▸ Input data
----

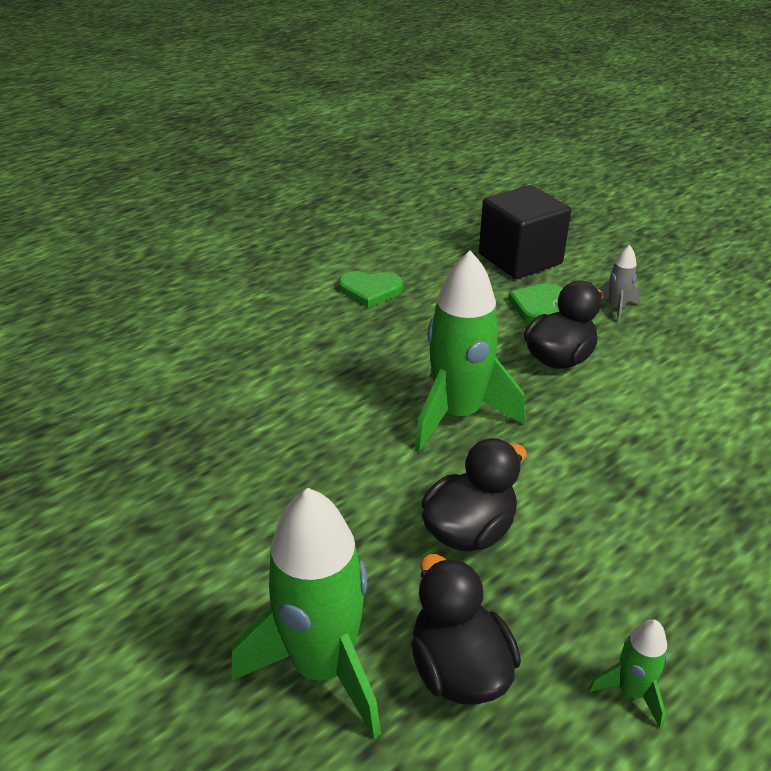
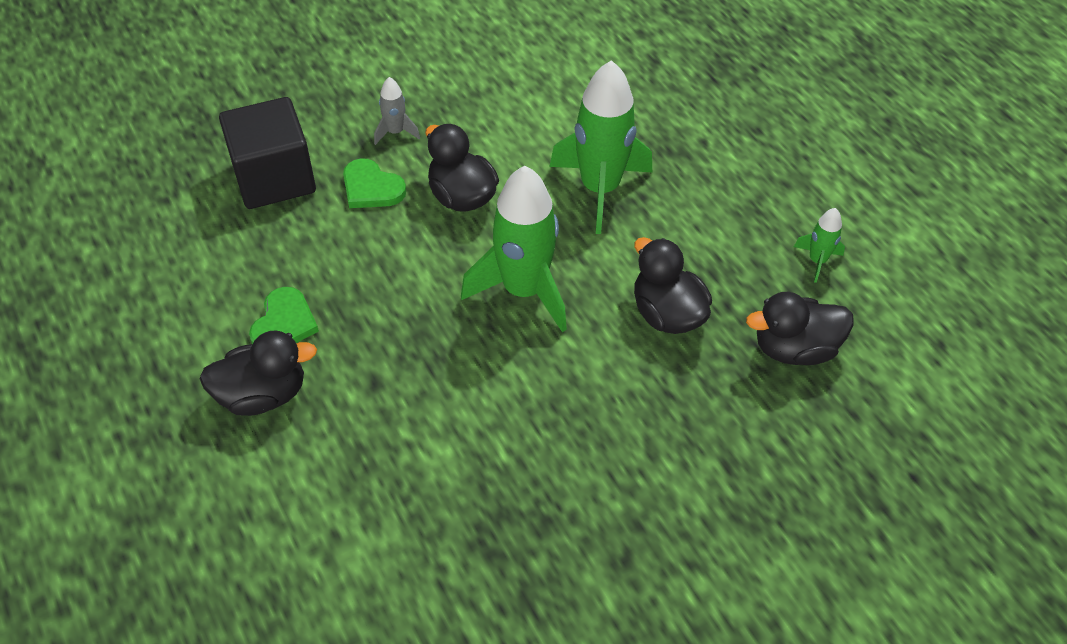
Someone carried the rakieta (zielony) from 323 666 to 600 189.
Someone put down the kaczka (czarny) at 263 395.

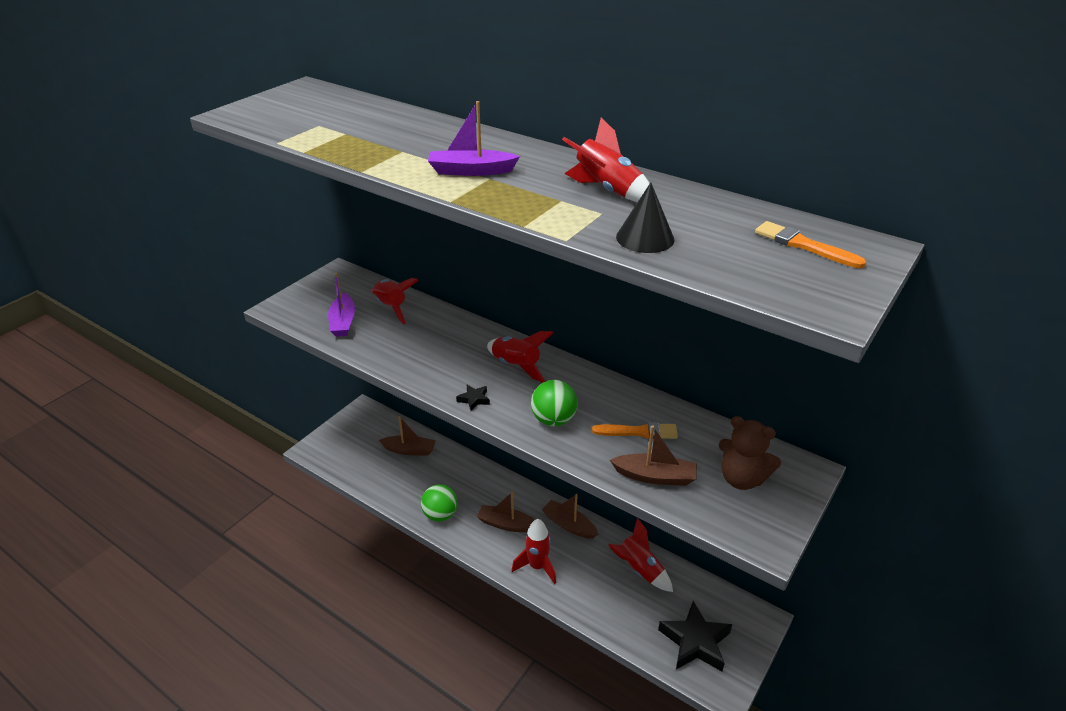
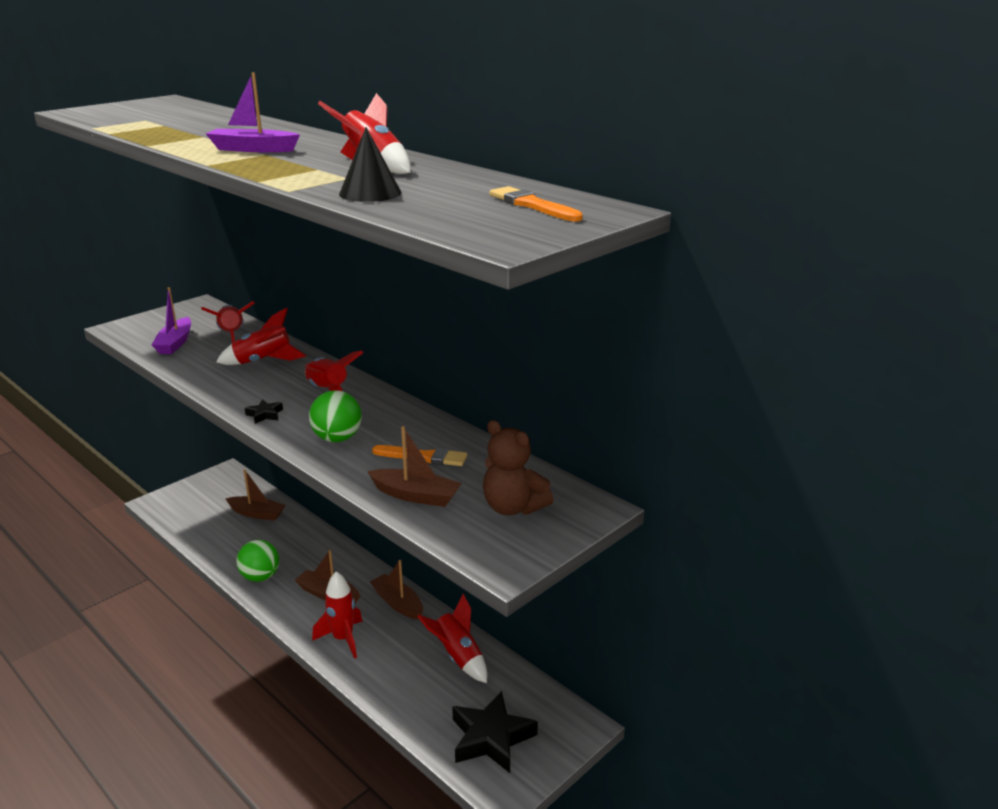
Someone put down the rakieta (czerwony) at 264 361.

----

▸ Task goal
Whenever a picture appears in the listing, leave it out; copy everything else exactly.

▸ Answer to this exercise
Someone carried the rakieta (zielony) from 323 666 to 600 189.
Someone put down the kaczka (czarny) at 263 395.

Someone put down the rakieta (czerwony) at 264 361.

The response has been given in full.